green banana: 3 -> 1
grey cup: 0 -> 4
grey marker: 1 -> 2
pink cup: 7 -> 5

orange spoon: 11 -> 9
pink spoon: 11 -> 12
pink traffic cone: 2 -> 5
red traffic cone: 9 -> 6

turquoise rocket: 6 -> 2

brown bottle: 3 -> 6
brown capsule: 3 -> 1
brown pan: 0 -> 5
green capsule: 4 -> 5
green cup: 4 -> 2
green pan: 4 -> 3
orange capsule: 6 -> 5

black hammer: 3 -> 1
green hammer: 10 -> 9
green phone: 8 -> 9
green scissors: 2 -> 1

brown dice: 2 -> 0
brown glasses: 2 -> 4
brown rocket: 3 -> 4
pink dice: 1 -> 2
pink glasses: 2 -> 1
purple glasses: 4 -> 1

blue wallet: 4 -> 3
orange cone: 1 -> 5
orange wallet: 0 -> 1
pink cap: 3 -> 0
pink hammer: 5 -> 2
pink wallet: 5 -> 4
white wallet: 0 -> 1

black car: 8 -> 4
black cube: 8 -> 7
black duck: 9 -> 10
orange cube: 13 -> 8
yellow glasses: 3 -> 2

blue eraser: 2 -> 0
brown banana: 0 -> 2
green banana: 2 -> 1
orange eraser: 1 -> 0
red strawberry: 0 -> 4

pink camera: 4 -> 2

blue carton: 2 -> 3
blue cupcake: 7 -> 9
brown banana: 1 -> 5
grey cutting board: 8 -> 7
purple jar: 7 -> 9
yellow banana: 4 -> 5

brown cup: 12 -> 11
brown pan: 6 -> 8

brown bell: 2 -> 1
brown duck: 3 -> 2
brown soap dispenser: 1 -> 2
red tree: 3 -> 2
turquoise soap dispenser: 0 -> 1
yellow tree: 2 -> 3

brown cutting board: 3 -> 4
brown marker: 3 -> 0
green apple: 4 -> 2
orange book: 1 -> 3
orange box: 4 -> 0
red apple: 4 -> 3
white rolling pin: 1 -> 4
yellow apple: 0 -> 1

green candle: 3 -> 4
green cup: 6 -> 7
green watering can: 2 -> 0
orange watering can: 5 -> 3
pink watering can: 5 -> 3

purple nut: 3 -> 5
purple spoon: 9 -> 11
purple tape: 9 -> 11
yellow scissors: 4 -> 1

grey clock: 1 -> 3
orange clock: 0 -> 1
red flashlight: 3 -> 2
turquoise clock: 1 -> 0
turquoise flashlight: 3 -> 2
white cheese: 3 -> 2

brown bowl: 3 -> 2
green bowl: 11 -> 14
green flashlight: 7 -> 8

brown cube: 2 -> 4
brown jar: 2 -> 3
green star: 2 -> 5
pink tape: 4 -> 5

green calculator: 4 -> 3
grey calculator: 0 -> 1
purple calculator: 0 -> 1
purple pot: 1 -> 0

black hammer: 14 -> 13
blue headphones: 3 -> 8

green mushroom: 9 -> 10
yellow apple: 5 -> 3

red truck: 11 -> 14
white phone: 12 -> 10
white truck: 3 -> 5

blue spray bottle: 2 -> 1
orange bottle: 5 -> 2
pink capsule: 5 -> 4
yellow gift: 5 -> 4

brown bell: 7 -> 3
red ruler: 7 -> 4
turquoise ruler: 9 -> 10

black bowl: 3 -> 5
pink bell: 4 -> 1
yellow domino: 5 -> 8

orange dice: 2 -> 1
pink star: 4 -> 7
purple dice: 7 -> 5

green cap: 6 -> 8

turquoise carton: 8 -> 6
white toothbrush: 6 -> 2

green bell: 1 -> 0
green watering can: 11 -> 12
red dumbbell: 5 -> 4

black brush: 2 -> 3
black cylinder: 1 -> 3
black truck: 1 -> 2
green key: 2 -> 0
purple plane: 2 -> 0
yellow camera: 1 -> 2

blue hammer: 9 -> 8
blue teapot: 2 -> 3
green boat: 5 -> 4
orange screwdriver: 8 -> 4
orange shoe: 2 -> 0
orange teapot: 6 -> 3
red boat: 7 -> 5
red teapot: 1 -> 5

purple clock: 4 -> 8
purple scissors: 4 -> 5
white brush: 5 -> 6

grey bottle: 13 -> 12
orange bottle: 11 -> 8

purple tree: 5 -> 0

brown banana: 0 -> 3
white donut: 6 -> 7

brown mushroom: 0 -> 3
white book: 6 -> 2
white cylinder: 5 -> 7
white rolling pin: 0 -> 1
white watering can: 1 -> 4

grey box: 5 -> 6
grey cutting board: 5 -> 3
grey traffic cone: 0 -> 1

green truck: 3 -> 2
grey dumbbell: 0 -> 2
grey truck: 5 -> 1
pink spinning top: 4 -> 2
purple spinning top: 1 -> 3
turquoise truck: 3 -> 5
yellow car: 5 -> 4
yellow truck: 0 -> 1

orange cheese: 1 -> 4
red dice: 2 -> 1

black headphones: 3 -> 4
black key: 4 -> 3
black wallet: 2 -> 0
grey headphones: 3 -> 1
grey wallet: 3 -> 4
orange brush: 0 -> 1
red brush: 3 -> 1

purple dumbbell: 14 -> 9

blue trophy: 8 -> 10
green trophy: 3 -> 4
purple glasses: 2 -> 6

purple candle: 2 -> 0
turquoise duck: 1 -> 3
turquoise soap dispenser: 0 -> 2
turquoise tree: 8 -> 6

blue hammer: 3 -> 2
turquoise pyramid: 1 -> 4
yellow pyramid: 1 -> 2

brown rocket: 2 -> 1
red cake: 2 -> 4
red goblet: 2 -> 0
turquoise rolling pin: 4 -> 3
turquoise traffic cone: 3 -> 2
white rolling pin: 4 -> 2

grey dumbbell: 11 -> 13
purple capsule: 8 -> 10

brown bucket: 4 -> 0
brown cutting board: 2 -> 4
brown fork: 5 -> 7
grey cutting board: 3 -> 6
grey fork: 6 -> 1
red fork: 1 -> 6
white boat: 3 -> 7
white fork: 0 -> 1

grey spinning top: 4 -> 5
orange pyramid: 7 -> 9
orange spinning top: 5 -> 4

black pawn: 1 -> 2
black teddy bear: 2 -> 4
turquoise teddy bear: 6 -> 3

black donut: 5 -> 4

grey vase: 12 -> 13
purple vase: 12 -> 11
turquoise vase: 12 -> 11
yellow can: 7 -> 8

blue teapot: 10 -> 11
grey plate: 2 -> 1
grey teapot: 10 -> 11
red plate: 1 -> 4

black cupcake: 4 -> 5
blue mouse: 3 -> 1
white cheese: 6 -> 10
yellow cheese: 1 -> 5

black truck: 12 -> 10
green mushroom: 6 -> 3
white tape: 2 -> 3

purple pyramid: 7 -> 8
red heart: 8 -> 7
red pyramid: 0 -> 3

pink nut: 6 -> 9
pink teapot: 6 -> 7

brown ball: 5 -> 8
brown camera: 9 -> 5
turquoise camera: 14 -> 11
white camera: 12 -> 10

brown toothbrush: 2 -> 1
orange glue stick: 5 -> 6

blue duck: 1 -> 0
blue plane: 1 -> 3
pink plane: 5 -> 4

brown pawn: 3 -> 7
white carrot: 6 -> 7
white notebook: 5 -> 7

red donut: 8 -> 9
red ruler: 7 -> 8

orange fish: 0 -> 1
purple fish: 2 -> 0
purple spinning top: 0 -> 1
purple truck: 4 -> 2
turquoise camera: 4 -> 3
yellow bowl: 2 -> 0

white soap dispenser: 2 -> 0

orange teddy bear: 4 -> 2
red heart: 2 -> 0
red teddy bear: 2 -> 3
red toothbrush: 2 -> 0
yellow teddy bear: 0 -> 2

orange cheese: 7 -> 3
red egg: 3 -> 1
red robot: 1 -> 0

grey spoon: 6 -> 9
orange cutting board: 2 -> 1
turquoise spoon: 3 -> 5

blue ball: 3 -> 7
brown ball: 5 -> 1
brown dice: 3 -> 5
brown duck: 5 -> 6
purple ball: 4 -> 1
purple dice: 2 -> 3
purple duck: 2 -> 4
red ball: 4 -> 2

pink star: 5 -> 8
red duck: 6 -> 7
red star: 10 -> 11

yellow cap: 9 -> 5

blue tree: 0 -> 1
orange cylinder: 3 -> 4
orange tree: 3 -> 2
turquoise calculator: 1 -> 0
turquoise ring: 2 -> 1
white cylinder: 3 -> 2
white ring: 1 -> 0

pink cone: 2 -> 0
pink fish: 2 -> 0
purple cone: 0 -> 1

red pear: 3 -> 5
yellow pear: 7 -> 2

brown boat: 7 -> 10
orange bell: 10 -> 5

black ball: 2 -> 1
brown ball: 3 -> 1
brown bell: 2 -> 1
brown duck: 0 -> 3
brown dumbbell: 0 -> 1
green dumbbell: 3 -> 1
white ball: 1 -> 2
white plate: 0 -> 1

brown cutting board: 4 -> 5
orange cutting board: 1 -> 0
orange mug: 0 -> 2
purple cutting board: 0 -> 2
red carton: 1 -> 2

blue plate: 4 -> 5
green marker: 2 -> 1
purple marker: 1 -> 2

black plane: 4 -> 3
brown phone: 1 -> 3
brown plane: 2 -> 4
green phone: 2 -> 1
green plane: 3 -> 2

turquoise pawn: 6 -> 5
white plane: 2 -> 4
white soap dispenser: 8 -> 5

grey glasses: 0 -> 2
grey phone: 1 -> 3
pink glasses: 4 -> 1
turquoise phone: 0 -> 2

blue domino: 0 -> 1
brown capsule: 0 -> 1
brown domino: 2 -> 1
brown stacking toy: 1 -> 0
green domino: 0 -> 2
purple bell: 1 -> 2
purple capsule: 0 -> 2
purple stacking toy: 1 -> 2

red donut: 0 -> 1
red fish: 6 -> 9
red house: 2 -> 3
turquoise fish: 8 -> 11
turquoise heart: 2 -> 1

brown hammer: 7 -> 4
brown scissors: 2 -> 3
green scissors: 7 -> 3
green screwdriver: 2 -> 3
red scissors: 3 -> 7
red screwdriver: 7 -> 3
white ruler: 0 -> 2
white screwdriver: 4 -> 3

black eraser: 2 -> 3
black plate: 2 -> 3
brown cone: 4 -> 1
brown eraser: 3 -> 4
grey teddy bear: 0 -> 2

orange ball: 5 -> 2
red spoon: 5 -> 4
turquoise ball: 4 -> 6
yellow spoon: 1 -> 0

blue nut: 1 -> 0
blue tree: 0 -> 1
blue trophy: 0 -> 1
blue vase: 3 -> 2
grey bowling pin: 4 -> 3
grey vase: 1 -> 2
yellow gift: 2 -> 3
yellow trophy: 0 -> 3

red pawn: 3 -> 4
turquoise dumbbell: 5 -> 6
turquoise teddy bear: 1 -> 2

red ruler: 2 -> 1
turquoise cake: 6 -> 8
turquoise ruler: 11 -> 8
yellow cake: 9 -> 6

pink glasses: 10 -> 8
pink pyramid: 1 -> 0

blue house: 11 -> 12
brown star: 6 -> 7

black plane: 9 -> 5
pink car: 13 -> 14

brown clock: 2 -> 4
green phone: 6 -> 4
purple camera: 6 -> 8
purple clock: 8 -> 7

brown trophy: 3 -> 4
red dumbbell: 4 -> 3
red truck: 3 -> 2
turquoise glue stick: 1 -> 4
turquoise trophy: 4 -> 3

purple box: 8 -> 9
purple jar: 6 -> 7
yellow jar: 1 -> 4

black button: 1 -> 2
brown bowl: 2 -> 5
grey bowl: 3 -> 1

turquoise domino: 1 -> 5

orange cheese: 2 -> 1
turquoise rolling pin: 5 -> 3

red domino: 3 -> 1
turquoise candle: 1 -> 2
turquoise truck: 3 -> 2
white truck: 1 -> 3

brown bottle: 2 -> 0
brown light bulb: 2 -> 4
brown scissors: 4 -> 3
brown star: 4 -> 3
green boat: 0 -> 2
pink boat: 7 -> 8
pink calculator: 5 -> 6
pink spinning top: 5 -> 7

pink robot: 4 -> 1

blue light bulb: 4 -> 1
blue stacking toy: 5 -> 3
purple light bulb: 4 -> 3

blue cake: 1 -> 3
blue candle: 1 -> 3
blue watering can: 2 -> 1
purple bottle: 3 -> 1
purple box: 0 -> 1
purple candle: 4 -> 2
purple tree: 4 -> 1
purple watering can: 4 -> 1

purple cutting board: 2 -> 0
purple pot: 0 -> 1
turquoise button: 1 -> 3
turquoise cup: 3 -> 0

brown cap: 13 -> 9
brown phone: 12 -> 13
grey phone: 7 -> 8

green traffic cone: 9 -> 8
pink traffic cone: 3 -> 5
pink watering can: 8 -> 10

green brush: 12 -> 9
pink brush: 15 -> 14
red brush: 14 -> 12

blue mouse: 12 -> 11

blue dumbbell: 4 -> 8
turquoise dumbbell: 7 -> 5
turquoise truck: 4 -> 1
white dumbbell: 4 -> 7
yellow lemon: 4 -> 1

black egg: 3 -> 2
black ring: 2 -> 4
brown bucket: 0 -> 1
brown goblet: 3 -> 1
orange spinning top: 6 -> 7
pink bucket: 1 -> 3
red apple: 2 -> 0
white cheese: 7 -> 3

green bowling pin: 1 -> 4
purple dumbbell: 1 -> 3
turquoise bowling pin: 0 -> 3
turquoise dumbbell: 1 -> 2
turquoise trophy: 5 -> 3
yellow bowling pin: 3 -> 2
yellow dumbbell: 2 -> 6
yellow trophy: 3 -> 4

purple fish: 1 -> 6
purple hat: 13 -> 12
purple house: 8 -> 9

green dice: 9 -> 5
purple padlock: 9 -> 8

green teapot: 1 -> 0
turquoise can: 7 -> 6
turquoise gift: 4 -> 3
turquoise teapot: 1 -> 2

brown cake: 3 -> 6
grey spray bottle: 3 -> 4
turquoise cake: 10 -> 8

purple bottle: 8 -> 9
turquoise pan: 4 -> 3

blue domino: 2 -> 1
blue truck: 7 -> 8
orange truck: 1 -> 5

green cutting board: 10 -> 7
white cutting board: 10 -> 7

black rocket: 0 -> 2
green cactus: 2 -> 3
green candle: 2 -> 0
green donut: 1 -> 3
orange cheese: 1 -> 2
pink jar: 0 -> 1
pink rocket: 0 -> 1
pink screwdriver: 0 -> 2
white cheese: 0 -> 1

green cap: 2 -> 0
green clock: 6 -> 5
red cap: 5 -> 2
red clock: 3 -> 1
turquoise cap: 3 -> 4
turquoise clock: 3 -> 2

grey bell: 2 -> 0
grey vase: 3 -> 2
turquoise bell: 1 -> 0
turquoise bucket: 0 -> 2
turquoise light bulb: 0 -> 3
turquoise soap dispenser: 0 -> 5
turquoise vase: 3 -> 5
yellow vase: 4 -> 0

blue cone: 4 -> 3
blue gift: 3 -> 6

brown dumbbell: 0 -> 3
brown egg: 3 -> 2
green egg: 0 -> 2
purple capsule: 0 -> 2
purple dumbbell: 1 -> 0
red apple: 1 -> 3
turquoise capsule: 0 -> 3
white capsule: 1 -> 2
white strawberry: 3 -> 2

━━━━━━━━━━━━━━━━

→ **What you have to do**
Print only what lies in the material above starting at the line with "red heart: 2 -> 0" and ending at the line with "brown hammer: 7 -> 4", every line exactly as given.

→ **Output for this task**
red heart: 2 -> 0
red teddy bear: 2 -> 3
red toothbrush: 2 -> 0
yellow teddy bear: 0 -> 2

orange cheese: 7 -> 3
red egg: 3 -> 1
red robot: 1 -> 0

grey spoon: 6 -> 9
orange cutting board: 2 -> 1
turquoise spoon: 3 -> 5

blue ball: 3 -> 7
brown ball: 5 -> 1
brown dice: 3 -> 5
brown duck: 5 -> 6
purple ball: 4 -> 1
purple dice: 2 -> 3
purple duck: 2 -> 4
red ball: 4 -> 2

pink star: 5 -> 8
red duck: 6 -> 7
red star: 10 -> 11

yellow cap: 9 -> 5

blue tree: 0 -> 1
orange cylinder: 3 -> 4
orange tree: 3 -> 2
turquoise calculator: 1 -> 0
turquoise ring: 2 -> 1
white cylinder: 3 -> 2
white ring: 1 -> 0

pink cone: 2 -> 0
pink fish: 2 -> 0
purple cone: 0 -> 1

red pear: 3 -> 5
yellow pear: 7 -> 2

brown boat: 7 -> 10
orange bell: 10 -> 5

black ball: 2 -> 1
brown ball: 3 -> 1
brown bell: 2 -> 1
brown duck: 0 -> 3
brown dumbbell: 0 -> 1
green dumbbell: 3 -> 1
white ball: 1 -> 2
white plate: 0 -> 1

brown cutting board: 4 -> 5
orange cutting board: 1 -> 0
orange mug: 0 -> 2
purple cutting board: 0 -> 2
red carton: 1 -> 2

blue plate: 4 -> 5
green marker: 2 -> 1
purple marker: 1 -> 2

black plane: 4 -> 3
brown phone: 1 -> 3
brown plane: 2 -> 4
green phone: 2 -> 1
green plane: 3 -> 2

turquoise pawn: 6 -> 5
white plane: 2 -> 4
white soap dispenser: 8 -> 5

grey glasses: 0 -> 2
grey phone: 1 -> 3
pink glasses: 4 -> 1
turquoise phone: 0 -> 2

blue domino: 0 -> 1
brown capsule: 0 -> 1
brown domino: 2 -> 1
brown stacking toy: 1 -> 0
green domino: 0 -> 2
purple bell: 1 -> 2
purple capsule: 0 -> 2
purple stacking toy: 1 -> 2

red donut: 0 -> 1
red fish: 6 -> 9
red house: 2 -> 3
turquoise fish: 8 -> 11
turquoise heart: 2 -> 1

brown hammer: 7 -> 4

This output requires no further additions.